#### EXERCISE AIM:
Exactly the lines from the beginning of the records to the line with "gray semicircle: moved 2 px right", both ends included, are to be given again, and pictures are to be left out.

[Dataset records]
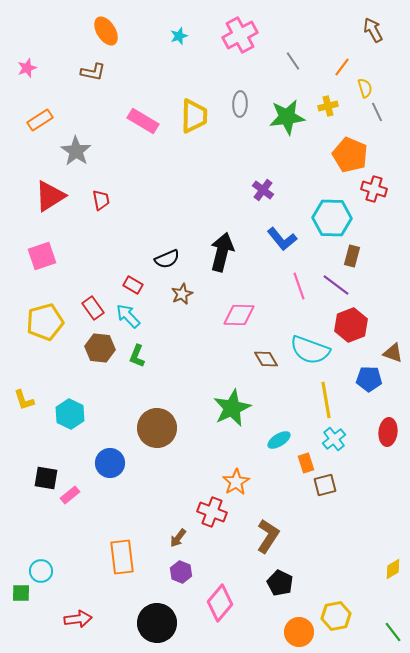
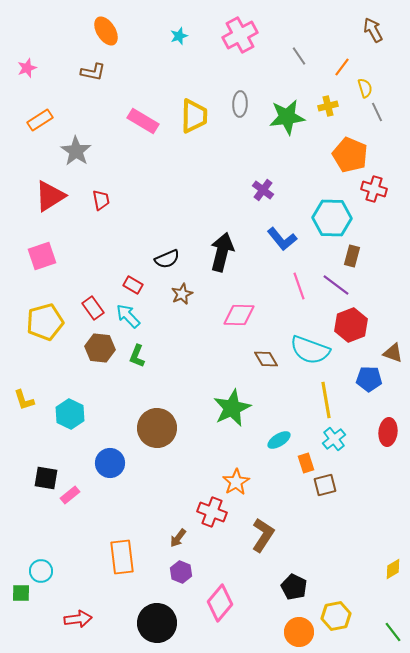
gray line at (293, 61): moved 6 px right, 5 px up
brown L-shape at (268, 536): moved 5 px left, 1 px up
black pentagon at (280, 583): moved 14 px right, 4 px down
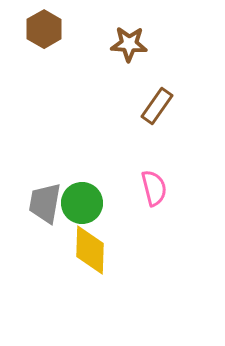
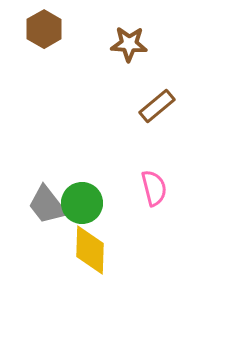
brown rectangle: rotated 15 degrees clockwise
gray trapezoid: moved 2 px right, 2 px down; rotated 48 degrees counterclockwise
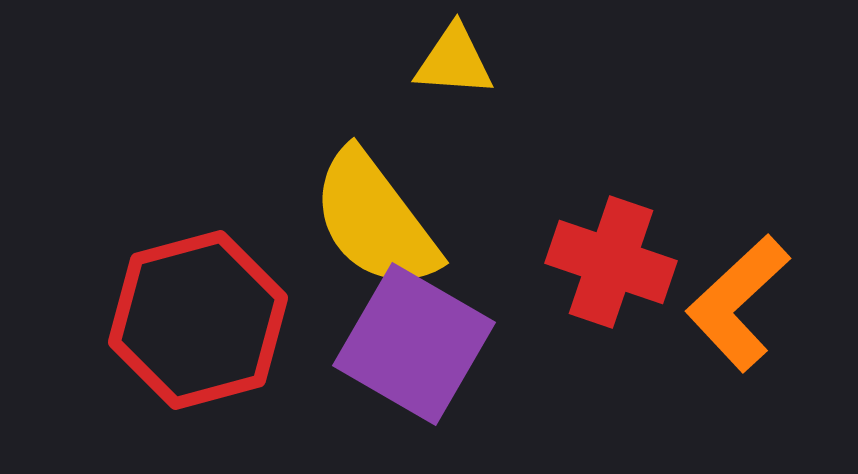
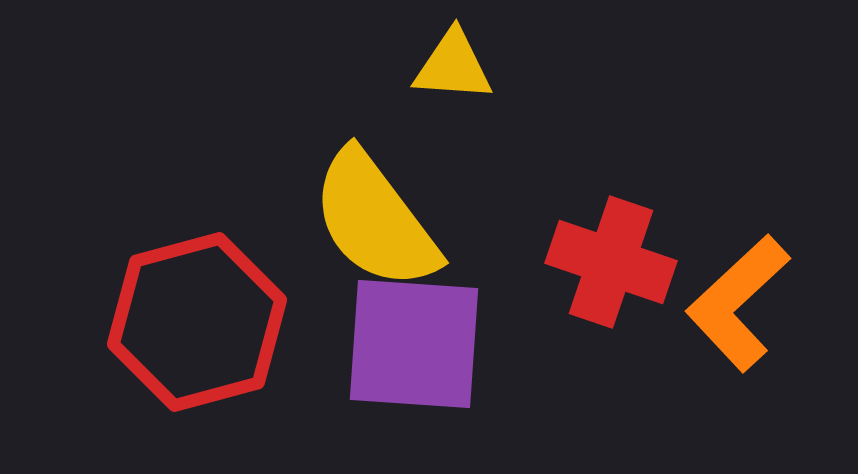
yellow triangle: moved 1 px left, 5 px down
red hexagon: moved 1 px left, 2 px down
purple square: rotated 26 degrees counterclockwise
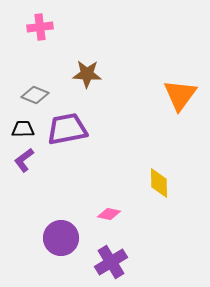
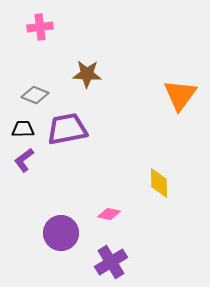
purple circle: moved 5 px up
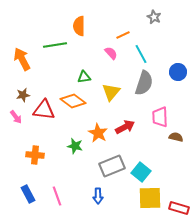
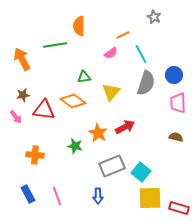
pink semicircle: rotated 96 degrees clockwise
blue circle: moved 4 px left, 3 px down
gray semicircle: moved 2 px right
pink trapezoid: moved 18 px right, 14 px up
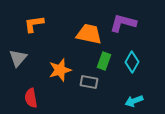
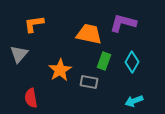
gray triangle: moved 1 px right, 4 px up
orange star: rotated 15 degrees counterclockwise
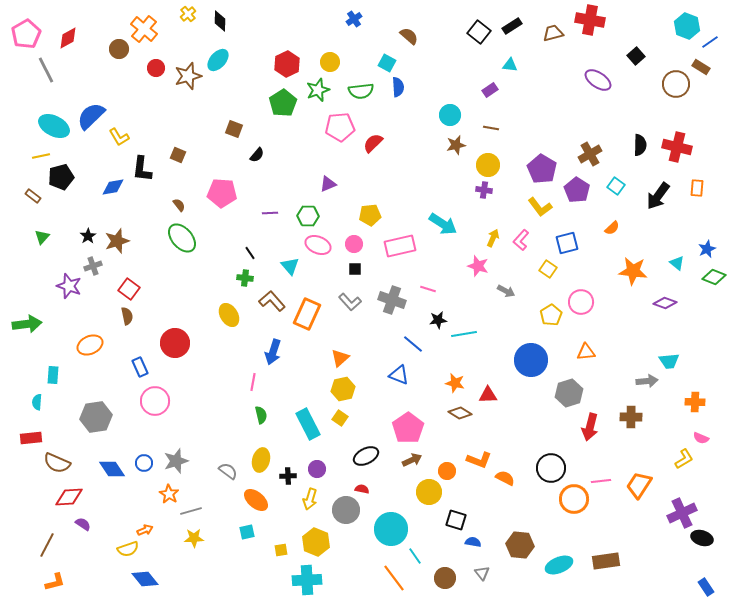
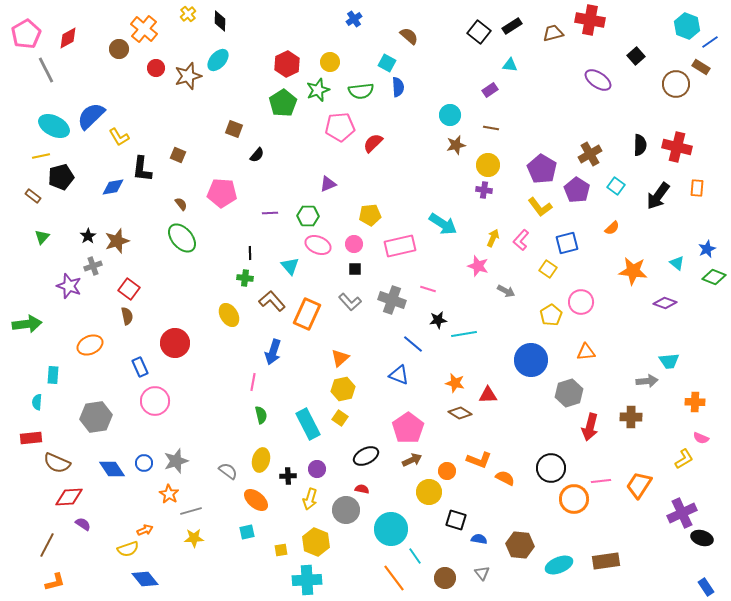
brown semicircle at (179, 205): moved 2 px right, 1 px up
black line at (250, 253): rotated 32 degrees clockwise
blue semicircle at (473, 542): moved 6 px right, 3 px up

#### YOUR RESPONSE:
gray line at (293, 61): moved 6 px right, 5 px up
brown L-shape at (268, 536): moved 5 px left, 1 px up
black pentagon at (280, 583): moved 14 px right, 4 px down
brown rectangle: rotated 15 degrees clockwise
gray trapezoid: moved 2 px right, 2 px down; rotated 48 degrees counterclockwise
yellow triangle: moved 1 px left, 5 px down
red hexagon: moved 1 px left, 2 px down
purple square: rotated 26 degrees counterclockwise
purple circle: moved 5 px up
pink semicircle: rotated 96 degrees clockwise
blue circle: moved 4 px left, 3 px down
gray semicircle: moved 2 px right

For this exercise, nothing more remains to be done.